» Problem details: Retype only the lines that run from the top of the material below to the line bearing "(349, 176) = (618, 388): blue", inclusive, and keep the pictures out.

::::

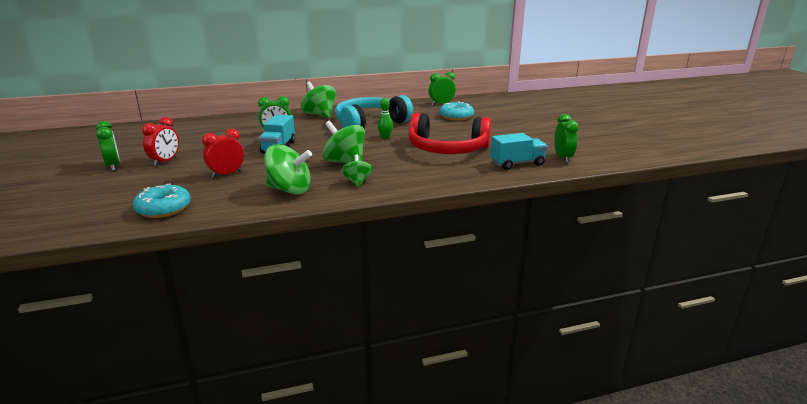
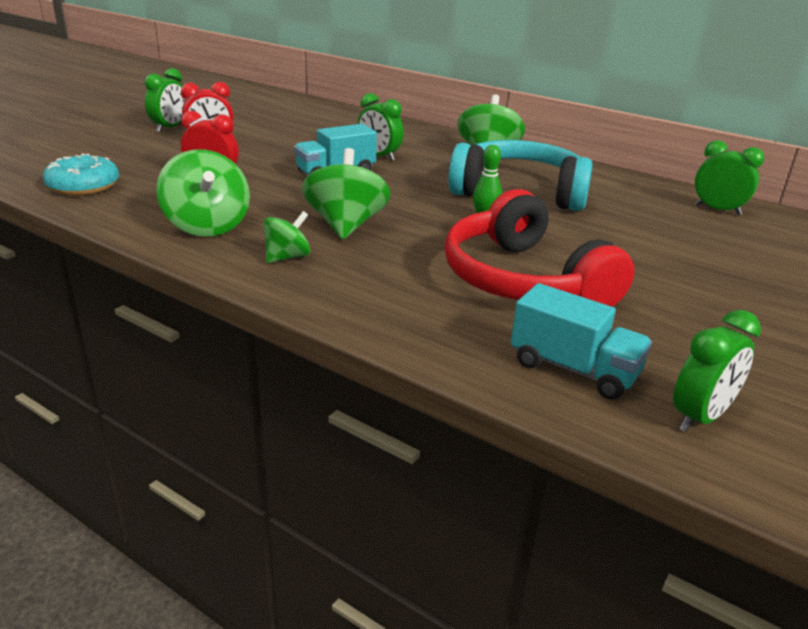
camera: 50 degrees right, 5 degrees up
(456, 117) = (688, 240): turquoise donut -> none

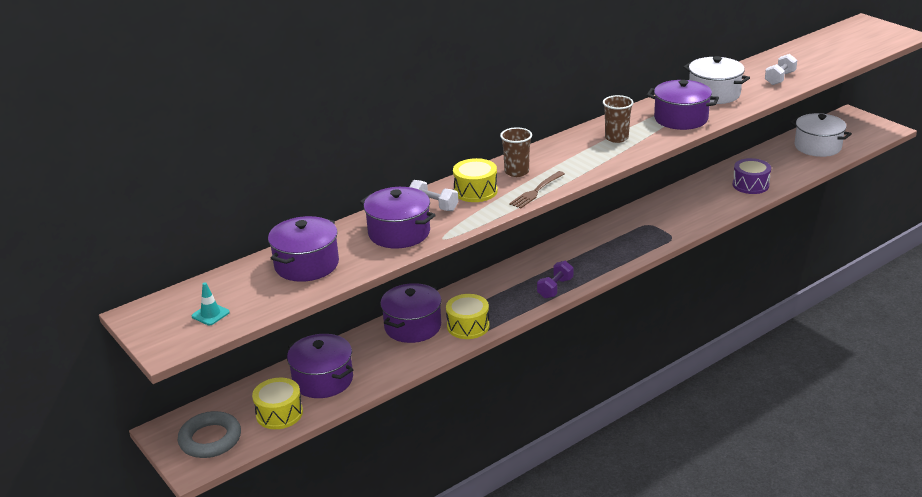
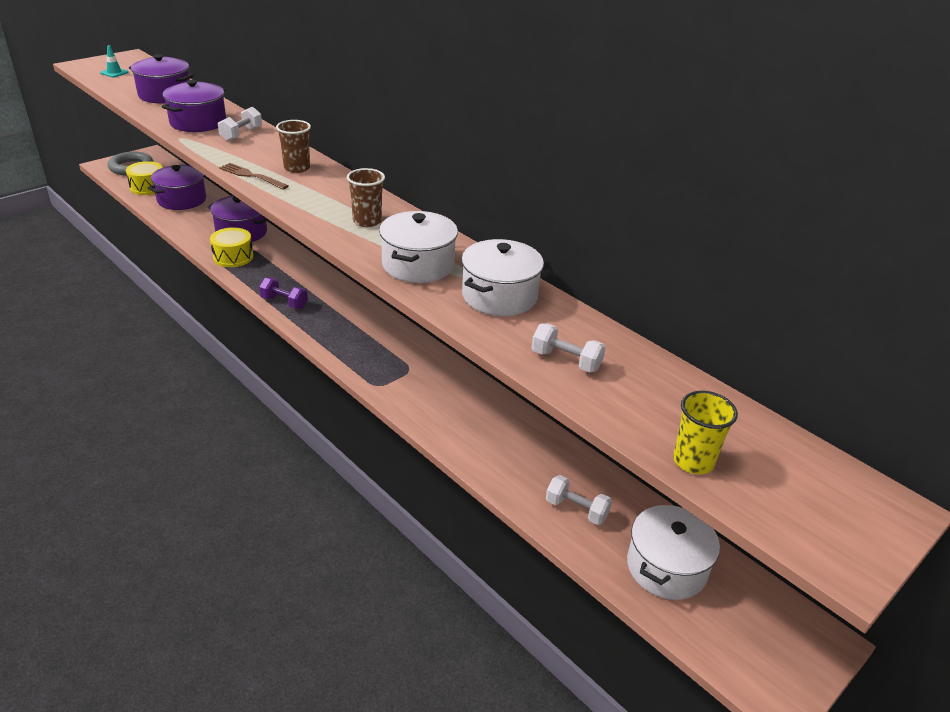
camera: 80 degrees right, 5 degrees up
(475, 191) = (263, 150): yellow drum -> none
(681, 118) = (418, 265): purple pot -> white pot
(750, 185) = (519, 469): purple drum -> none
(781, 168) = (576, 509): none -> white dumbbell
(853, 55) = (693, 461): none -> yellow cup

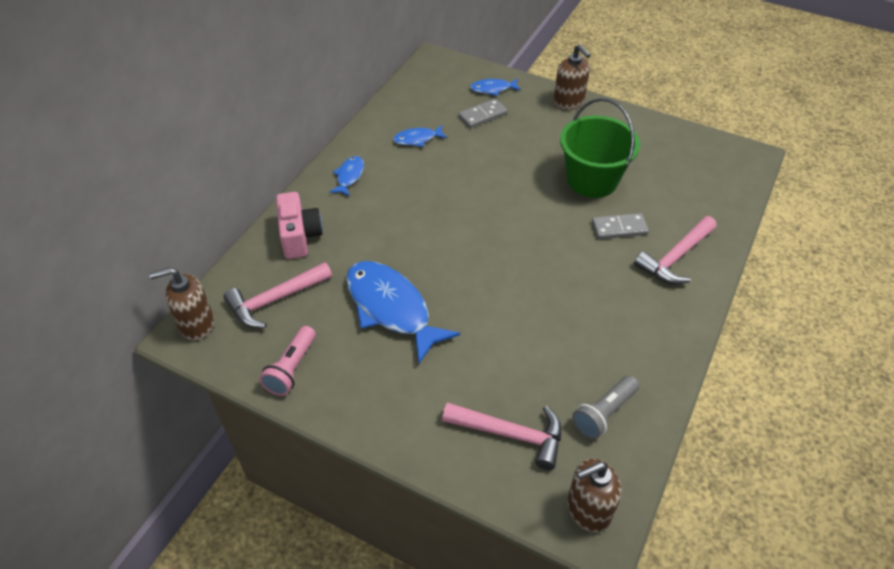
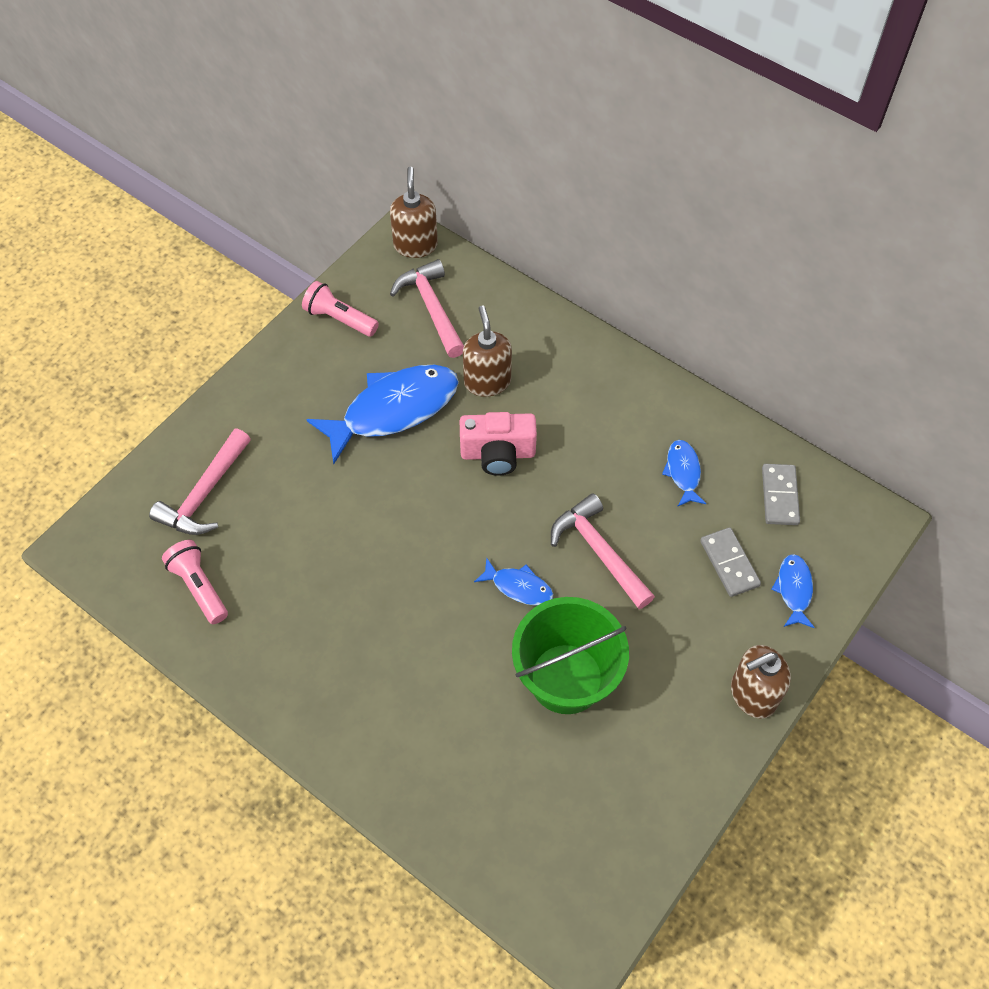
camera: 100 degrees right, 10 degrees up
(299, 236) = (522, 333): pink camera -> pink camera (498, 454)
(349, 176) = (618, 388): blue fish -> blue fish (518, 587)
(588, 510) = (103, 543): brown soap dispenser -> brown soap dispenser (487, 381)
(604, 413) = (199, 587): grey flashlight -> pink flashlight
(619, 228) = (465, 686): grey domino -> grey domino (780, 496)
(675, 258) = (397, 742): pink hammer -> pink hammer (599, 551)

::::

» Task solution:
camera: 50 degrees right, 5 degrees up
(456, 117) = (688, 240): turquoise donut -> none

camera: 80 degrees right, 5 degrees up
(475, 191) = (263, 150): yellow drum -> none
(681, 118) = (418, 265): purple pot -> white pot
(750, 185) = (519, 469): purple drum -> none
(781, 168) = (576, 509): none -> white dumbbell
(853, 55) = (693, 461): none -> yellow cup

camera: 100 degrees right, 10 degrees up
(299, 236) = (522, 333): pink camera -> pink camera (498, 454)
(349, 176) = (618, 388): blue fish -> blue fish (518, 587)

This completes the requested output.